▸ Exercise
In the records below, find each line holding the word "purple" and copy it.

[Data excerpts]
***
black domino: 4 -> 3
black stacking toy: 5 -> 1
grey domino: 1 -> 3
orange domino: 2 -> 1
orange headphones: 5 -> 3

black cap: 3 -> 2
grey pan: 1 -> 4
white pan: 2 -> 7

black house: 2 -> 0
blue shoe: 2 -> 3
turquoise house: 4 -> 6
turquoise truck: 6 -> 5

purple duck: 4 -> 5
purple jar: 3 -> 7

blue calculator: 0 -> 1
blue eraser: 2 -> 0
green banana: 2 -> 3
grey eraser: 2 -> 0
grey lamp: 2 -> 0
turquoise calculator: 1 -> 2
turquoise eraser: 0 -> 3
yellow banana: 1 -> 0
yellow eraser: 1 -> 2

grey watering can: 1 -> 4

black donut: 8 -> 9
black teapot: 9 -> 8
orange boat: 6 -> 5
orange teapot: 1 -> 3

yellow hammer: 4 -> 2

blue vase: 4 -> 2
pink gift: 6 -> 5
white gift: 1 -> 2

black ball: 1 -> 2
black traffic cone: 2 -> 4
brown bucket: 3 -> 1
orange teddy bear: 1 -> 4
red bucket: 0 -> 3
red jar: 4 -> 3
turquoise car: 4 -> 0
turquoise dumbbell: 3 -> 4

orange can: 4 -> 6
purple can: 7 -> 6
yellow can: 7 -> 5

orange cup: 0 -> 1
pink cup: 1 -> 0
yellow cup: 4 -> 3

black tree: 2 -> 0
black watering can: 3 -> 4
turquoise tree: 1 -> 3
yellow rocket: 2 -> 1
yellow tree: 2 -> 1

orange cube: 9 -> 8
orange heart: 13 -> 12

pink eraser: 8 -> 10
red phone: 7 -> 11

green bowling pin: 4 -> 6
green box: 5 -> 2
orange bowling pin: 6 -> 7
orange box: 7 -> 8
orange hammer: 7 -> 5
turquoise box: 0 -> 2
***
▸ Task response
purple duck: 4 -> 5
purple jar: 3 -> 7
purple can: 7 -> 6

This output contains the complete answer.